**Problem statement**
If an entry holds a picture, drop the picture but restate the entry word for word.

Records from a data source
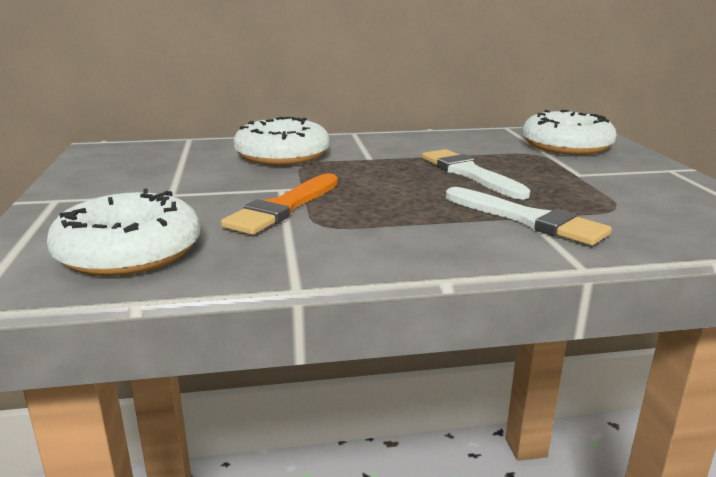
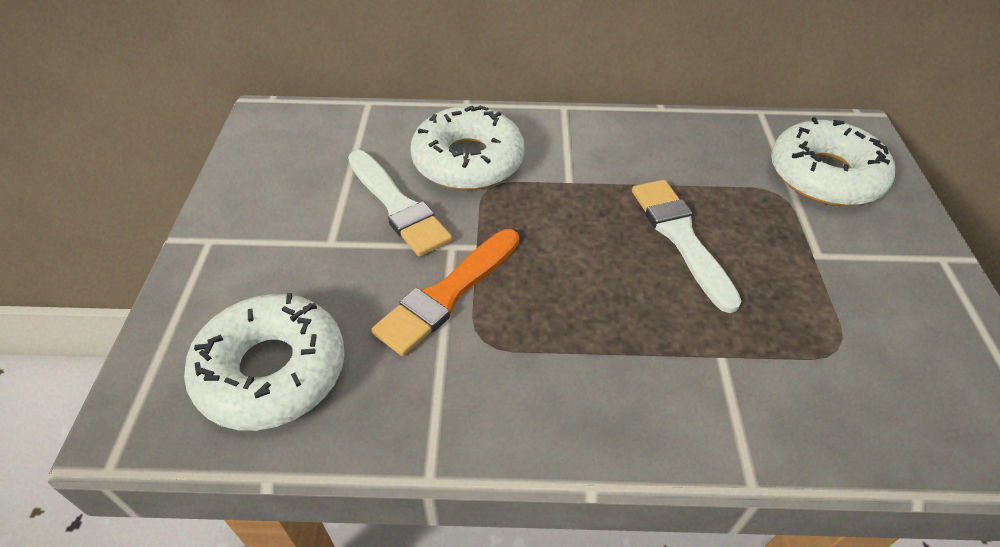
camera: 10 degrees right, 25 degrees up
(527, 219) = (721, 364): white brush -> white brush (398, 206)

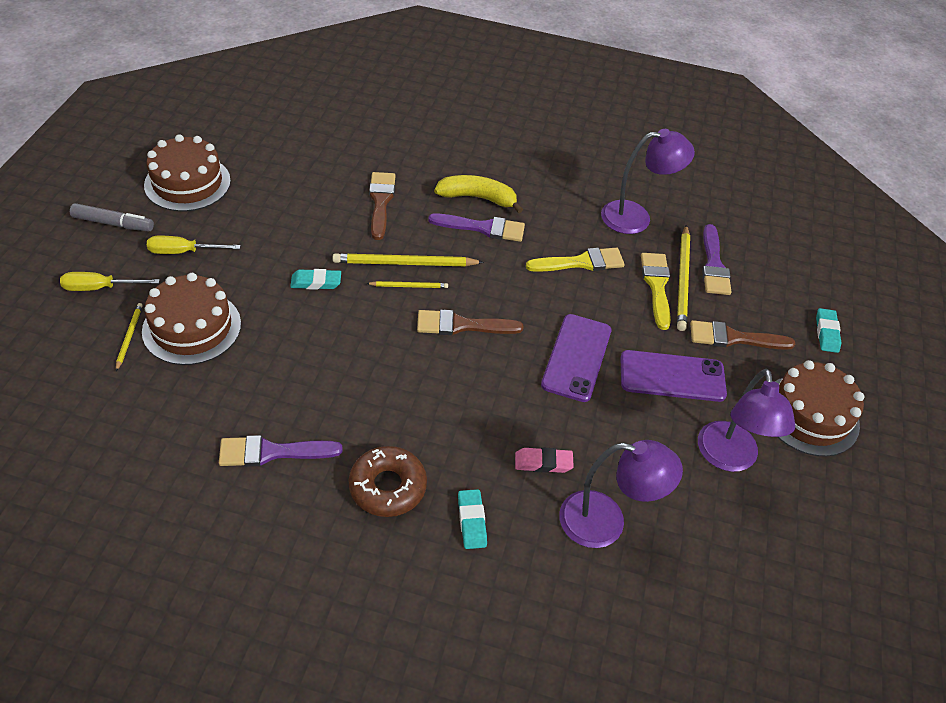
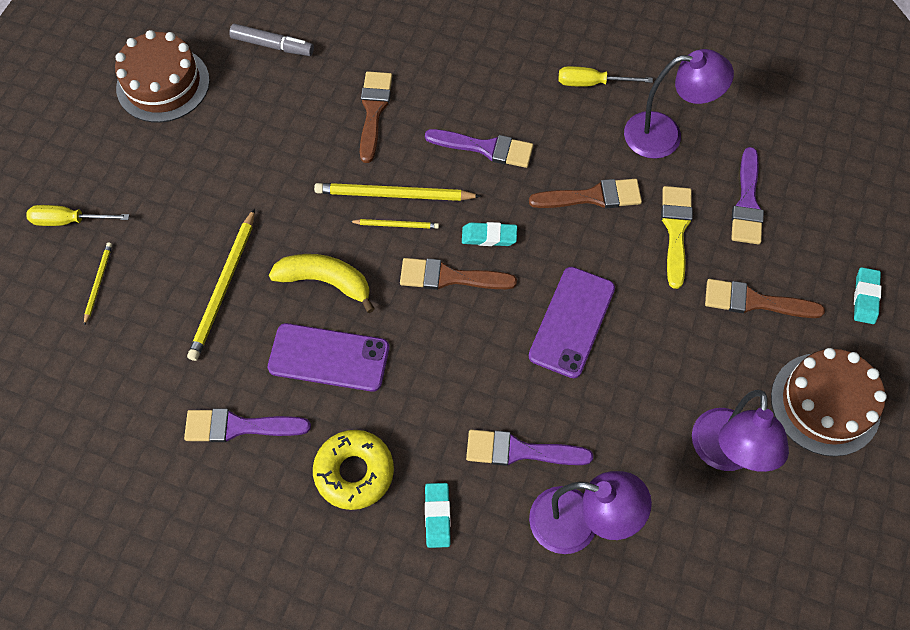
camera: 10 degrees right, 15 degrees up
(113, 223) = (83, 138): grey marker -> grey marker (272, 45)
(183, 252) = (156, 176): yellow screwdriver -> yellow screwdriver (592, 83)
(192, 327) = (162, 272): brown cake -> none
(316, 282) = (295, 218): turquoise eraser -> turquoise eraser (489, 236)
(387, 487) = (354, 472): brown donut -> yellow donut
(477, 198) = (483, 107): yellow banana -> yellow banana (325, 282)
(543, 463) = (520, 451): pink eraser -> purple brush
(581, 262) = (592, 197): yellow brush -> brown brush
(672, 376) = (676, 349): purple phone -> purple phone (329, 357)
(682, 280) = (707, 222): yellow pencil -> yellow pencil (224, 287)

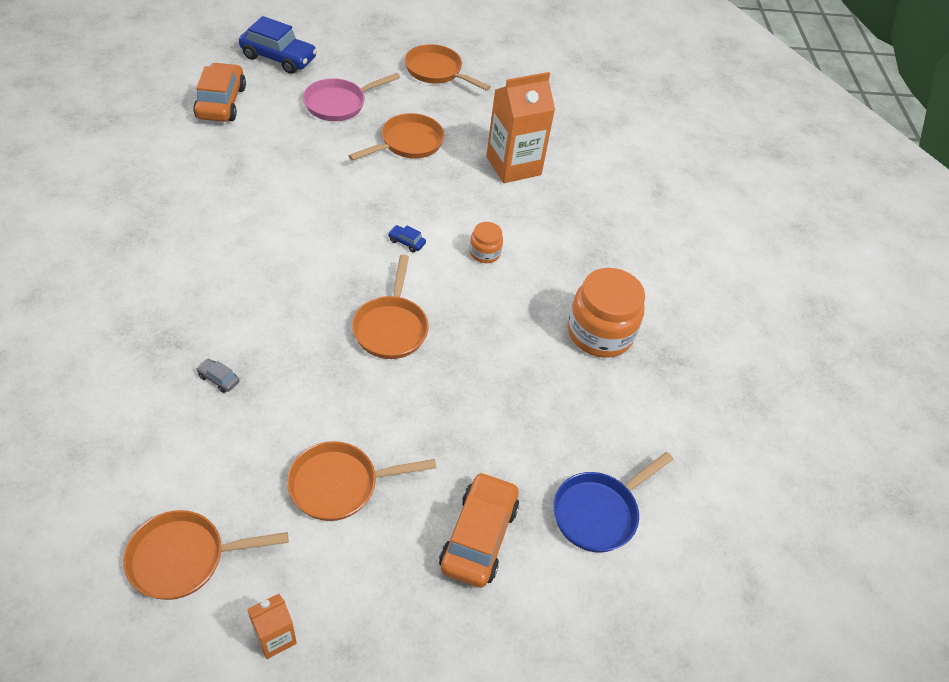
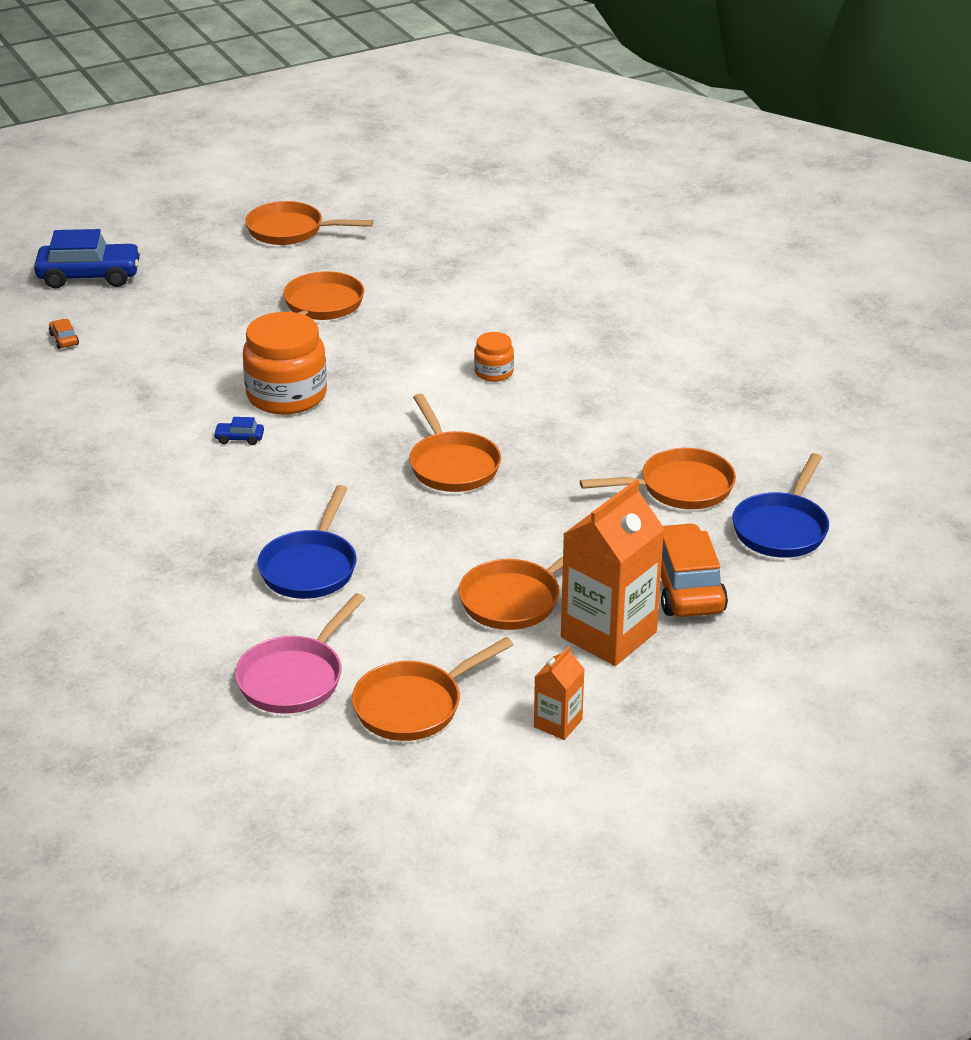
camera: 20 degrees left, 15 degrees down
(218, 379) = (310, 567): grey car -> blue pan
(221, 102) = (64, 339): orange car -> orange car, size x0.42
(339, 104) = (206, 296): pink pan -> pink pan (295, 678)
(406, 242) = (402, 391): blue car -> blue car (239, 438)
(513, 165) = (457, 288): orange carton -> orange carton (608, 635)
(545, 429) = (680, 488): none -> orange pan
(600, 333) = (669, 396): orange jar -> orange jar (286, 395)

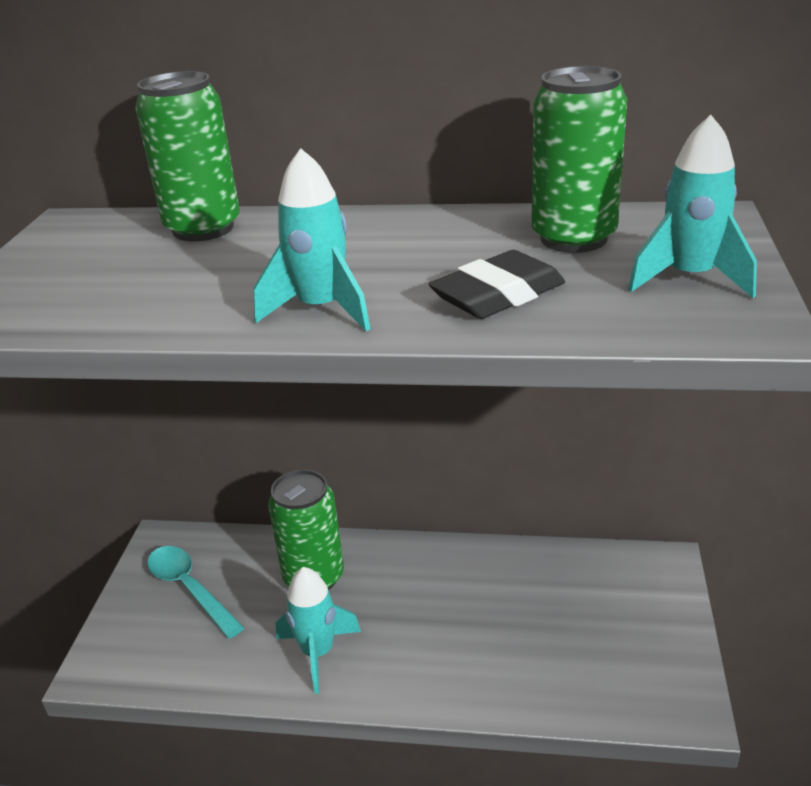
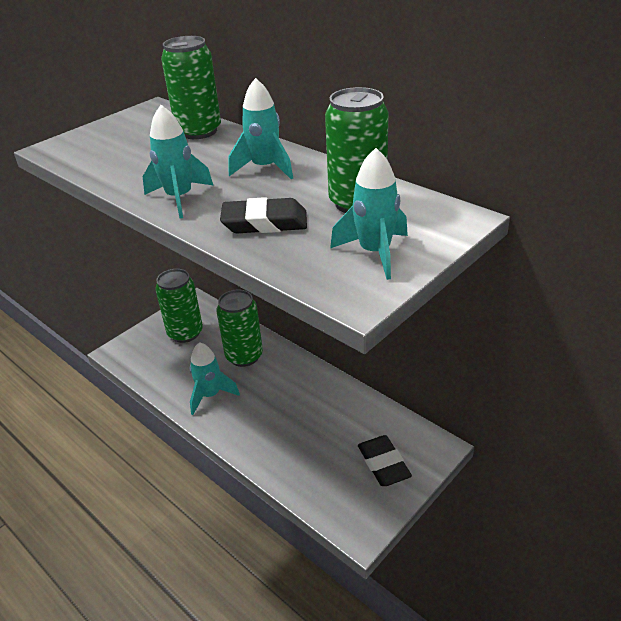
camera: 35 degrees right, 5 degrees up
(189, 588) = (185, 333): turquoise spoon -> green can
(384, 240) = (265, 168): none -> turquoise rocket
(629, 615) = (383, 464): none -> black eraser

**Output for this task**
camera: 10 degrees right, 25 degrees up
(527, 219) = (721, 364): white brush -> white brush (398, 206)

camera: 10 degrees right, 15 degrees up
(113, 223) = (83, 138): grey marker -> grey marker (272, 45)
(183, 252) = (156, 176): yellow screwdriver -> yellow screwdriver (592, 83)
(192, 327) = (162, 272): brown cake -> none
(316, 282) = (295, 218): turquoise eraser -> turquoise eraser (489, 236)
(387, 487) = (354, 472): brown donut -> yellow donut
(477, 198) = (483, 107): yellow banana -> yellow banana (325, 282)
(543, 463) = (520, 451): pink eraser -> purple brush
(581, 262) = (592, 197): yellow brush -> brown brush
(672, 376) = (676, 349): purple phone -> purple phone (329, 357)
(682, 280) = (707, 222): yellow pencil -> yellow pencil (224, 287)

camera: 20 degrees left, 15 degrees down
(218, 379) = (310, 567): grey car -> blue pan
(221, 102) = (64, 339): orange car -> orange car, size x0.42
(339, 104) = (206, 296): pink pan -> pink pan (295, 678)
(406, 242) = (402, 391): blue car -> blue car (239, 438)
(513, 165) = (457, 288): orange carton -> orange carton (608, 635)
(545, 429) = (680, 488): none -> orange pan
(600, 333) = (669, 396): orange jar -> orange jar (286, 395)

camera: 35 degrees right, 5 degrees up
(189, 588) = (185, 333): turquoise spoon -> green can
(384, 240) = (265, 168): none -> turquoise rocket
(629, 615) = (383, 464): none -> black eraser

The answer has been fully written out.